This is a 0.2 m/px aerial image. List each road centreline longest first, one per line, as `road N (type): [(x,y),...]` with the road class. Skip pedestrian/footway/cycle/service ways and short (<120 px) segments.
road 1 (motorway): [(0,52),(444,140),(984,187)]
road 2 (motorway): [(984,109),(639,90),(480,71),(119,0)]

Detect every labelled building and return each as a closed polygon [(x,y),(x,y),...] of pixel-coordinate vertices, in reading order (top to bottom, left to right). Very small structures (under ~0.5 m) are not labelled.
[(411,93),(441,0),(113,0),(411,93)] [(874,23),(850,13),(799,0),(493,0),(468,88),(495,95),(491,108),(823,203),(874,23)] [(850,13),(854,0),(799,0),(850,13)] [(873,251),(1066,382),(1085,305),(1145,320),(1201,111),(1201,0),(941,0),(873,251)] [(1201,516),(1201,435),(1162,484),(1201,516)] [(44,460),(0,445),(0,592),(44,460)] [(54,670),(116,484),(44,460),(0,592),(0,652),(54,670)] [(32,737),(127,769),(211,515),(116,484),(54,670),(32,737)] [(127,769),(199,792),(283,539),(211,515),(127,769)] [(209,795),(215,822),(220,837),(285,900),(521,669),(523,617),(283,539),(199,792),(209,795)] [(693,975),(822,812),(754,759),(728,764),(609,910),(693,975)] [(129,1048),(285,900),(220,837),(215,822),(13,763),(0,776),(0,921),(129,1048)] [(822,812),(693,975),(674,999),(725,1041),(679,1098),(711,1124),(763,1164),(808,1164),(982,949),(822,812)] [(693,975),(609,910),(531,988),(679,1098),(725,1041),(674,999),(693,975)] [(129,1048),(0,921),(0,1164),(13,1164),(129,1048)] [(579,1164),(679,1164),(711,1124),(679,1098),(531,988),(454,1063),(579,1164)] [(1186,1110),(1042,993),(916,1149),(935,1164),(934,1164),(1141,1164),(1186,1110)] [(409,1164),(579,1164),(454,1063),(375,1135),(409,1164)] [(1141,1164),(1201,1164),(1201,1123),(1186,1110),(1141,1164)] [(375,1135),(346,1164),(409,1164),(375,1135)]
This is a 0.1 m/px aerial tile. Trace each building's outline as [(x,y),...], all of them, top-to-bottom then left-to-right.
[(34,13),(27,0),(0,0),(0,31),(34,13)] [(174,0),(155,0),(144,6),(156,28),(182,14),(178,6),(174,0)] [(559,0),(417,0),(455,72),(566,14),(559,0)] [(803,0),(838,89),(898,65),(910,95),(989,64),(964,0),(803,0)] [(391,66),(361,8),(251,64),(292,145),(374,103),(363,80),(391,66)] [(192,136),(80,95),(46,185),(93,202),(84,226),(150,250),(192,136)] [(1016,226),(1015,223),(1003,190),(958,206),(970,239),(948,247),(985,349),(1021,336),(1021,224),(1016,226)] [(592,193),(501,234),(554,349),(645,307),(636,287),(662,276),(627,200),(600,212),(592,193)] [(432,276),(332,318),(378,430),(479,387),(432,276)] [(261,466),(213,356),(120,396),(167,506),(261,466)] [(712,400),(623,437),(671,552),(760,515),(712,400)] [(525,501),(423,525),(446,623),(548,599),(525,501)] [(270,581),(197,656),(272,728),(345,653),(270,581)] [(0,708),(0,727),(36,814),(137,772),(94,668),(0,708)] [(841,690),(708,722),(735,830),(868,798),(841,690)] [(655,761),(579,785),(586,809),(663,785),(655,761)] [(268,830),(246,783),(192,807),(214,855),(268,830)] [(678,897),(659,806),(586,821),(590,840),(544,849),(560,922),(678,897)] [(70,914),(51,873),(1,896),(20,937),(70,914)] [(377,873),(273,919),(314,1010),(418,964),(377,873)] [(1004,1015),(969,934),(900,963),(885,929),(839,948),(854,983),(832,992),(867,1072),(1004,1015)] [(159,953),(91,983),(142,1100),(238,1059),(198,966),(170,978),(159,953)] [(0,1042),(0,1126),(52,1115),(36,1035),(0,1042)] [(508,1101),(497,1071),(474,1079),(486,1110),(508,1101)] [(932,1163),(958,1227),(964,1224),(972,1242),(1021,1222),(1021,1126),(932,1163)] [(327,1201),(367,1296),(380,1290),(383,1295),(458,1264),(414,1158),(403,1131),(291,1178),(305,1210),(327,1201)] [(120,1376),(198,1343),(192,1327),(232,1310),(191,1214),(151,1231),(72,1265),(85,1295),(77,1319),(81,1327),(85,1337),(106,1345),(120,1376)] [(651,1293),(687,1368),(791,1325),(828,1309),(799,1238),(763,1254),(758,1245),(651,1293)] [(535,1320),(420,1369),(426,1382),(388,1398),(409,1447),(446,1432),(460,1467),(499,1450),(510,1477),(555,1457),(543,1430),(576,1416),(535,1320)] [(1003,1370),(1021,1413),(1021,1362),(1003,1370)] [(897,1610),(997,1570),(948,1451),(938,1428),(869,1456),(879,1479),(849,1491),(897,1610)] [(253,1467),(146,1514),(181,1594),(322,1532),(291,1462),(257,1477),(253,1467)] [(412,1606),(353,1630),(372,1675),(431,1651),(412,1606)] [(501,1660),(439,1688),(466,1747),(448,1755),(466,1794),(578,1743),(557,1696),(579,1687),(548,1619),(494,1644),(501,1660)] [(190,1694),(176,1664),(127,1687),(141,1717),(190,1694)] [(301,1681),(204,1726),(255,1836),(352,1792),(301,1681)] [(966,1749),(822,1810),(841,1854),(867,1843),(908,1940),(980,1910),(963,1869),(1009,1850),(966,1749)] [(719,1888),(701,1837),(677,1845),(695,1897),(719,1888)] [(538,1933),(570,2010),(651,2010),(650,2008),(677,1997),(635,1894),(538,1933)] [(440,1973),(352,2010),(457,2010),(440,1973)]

○ ○ ○

◆ **TASK OBJECTIVE**
Return the records exactly, character for character.

◆ **RESPONSE BELOW**
This is a 0.2 m/px aerial image. List each road centreline longest first, one per line, as `road N (type): [(x,y),...]` with the road class. Skip pedestrian/footway/cycle/service ways and short (<120 px) segments.
road 1 (motorway): [(0,52),(444,140),(984,187)]
road 2 (motorway): [(984,109),(639,90),(480,71),(119,0)]

Detect every labelled building and return each as a closed polygon [(x,y),(x,y),...] of pixel-coordinate vertices, in reading order (top to bottom, left to right). Very small structures (under ~0.5 m) are not labelled.
[(411,93),(441,0),(113,0),(411,93)] [(874,23),(850,13),(799,0),(493,0),(468,88),(495,95),(491,108),(823,203),(874,23)] [(850,13),(854,0),(799,0),(850,13)] [(873,251),(1066,382),(1085,305),(1145,320),(1201,111),(1201,0),(941,0),(873,251)] [(1201,516),(1201,435),(1162,484),(1201,516)] [(44,460),(0,445),(0,592),(44,460)] [(54,670),(116,484),(44,460),(0,592),(0,652),(54,670)] [(32,737),(127,769),(211,515),(116,484),(54,670),(32,737)] [(127,769),(199,792),(283,539),(211,515),(127,769)] [(209,795),(215,822),(220,837),(285,900),(521,669),(523,617),(283,539),(199,792),(209,795)] [(693,975),(822,812),(754,759),(728,764),(609,910),(693,975)] [(129,1048),(285,900),(220,837),(215,822),(13,763),(0,776),(0,921),(129,1048)] [(822,812),(693,975),(674,999),(725,1041),(679,1098),(711,1124),(763,1164),(808,1164),(982,949),(822,812)] [(693,975),(609,910),(531,988),(679,1098),(725,1041),(674,999),(693,975)] [(129,1048),(0,921),(0,1164),(13,1164),(129,1048)] [(579,1164),(679,1164),(711,1124),(679,1098),(531,988),(454,1063),(579,1164)] [(1186,1110),(1042,993),(916,1149),(935,1164),(934,1164),(1141,1164),(1186,1110)] [(409,1164),(579,1164),(454,1063),(375,1135),(409,1164)] [(1141,1164),(1201,1164),(1201,1123),(1186,1110),(1141,1164)] [(375,1135),(346,1164),(409,1164),(375,1135)]
This is a 0.1 m/px aerial tile. Trace each building's outline as [(x,y),...], all of them, top-to-bottom then left-to-right.
[(34,13),(27,0),(0,0),(0,31),(34,13)] [(174,0),(155,0),(144,6),(156,28),(182,14),(178,6),(174,0)] [(559,0),(417,0),(455,72),(566,14),(559,0)] [(803,0),(838,89),(898,65),(910,95),(989,64),(964,0),(803,0)] [(391,66),(361,8),(251,64),(292,145),(374,103),(363,80),(391,66)] [(192,136),(80,95),(46,185),(93,202),(84,226),(150,250),(192,136)] [(1016,226),(1015,223),(1003,190),(958,206),(970,239),(948,247),(985,349),(1021,336),(1021,224),(1016,226)] [(592,193),(501,234),(554,349),(645,307),(636,287),(662,276),(627,200),(600,212),(592,193)] [(432,276),(332,318),(378,430),(479,387),(432,276)] [(261,466),(213,356),(120,396),(167,506),(261,466)] [(712,400),(623,437),(671,552),(760,515),(712,400)] [(525,501),(423,525),(446,623),(548,599),(525,501)] [(270,581),(197,656),(272,728),(345,653),(270,581)] [(0,708),(0,727),(36,814),(137,772),(94,668),(0,708)] [(841,690),(708,722),(735,830),(868,798),(841,690)] [(655,761),(579,785),(586,809),(663,785),(655,761)] [(268,830),(246,783),(192,807),(214,855),(268,830)] [(678,897),(659,806),(586,821),(590,840),(544,849),(560,922),(678,897)] [(70,914),(51,873),(1,896),(20,937),(70,914)] [(377,873),(273,919),(314,1010),(418,964),(377,873)] [(1004,1015),(969,934),(900,963),(885,929),(839,948),(854,983),(832,992),(867,1072),(1004,1015)] [(159,953),(91,983),(142,1100),(238,1059),(198,966),(170,978),(159,953)] [(0,1042),(0,1126),(52,1115),(36,1035),(0,1042)] [(508,1101),(497,1071),(474,1079),(486,1110),(508,1101)] [(932,1163),(958,1227),(964,1224),(972,1242),(1021,1222),(1021,1126),(932,1163)] [(327,1201),(367,1296),(380,1290),(383,1295),(458,1264),(414,1158),(403,1131),(291,1178),(305,1210),(327,1201)] [(120,1376),(198,1343),(192,1327),(232,1310),(191,1214),(151,1231),(72,1265),(85,1295),(77,1319),(81,1327),(85,1337),(106,1345),(120,1376)] [(651,1293),(687,1368),(791,1325),(828,1309),(799,1238),(763,1254),(758,1245),(651,1293)] [(535,1320),(420,1369),(426,1382),(388,1398),(409,1447),(446,1432),(460,1467),(499,1450),(510,1477),(555,1457),(543,1430),(576,1416),(535,1320)] [(1003,1370),(1021,1413),(1021,1362),(1003,1370)] [(897,1610),(997,1570),(948,1451),(938,1428),(869,1456),(879,1479),(849,1491),(897,1610)] [(253,1467),(146,1514),(181,1594),(322,1532),(291,1462),(257,1477),(253,1467)] [(412,1606),(353,1630),(372,1675),(431,1651),(412,1606)] [(501,1660),(439,1688),(466,1747),(448,1755),(466,1794),(578,1743),(557,1696),(579,1687),(548,1619),(494,1644),(501,1660)] [(190,1694),(176,1664),(127,1687),(141,1717),(190,1694)] [(301,1681),(204,1726),(255,1836),(352,1792),(301,1681)] [(966,1749),(822,1810),(841,1854),(867,1843),(908,1940),(980,1910),(963,1869),(1009,1850),(966,1749)] [(719,1888),(701,1837),(677,1845),(695,1897),(719,1888)] [(538,1933),(570,2010),(651,2010),(650,2008),(677,1997),(635,1894),(538,1933)] [(440,1973),(352,2010),(457,2010),(440,1973)]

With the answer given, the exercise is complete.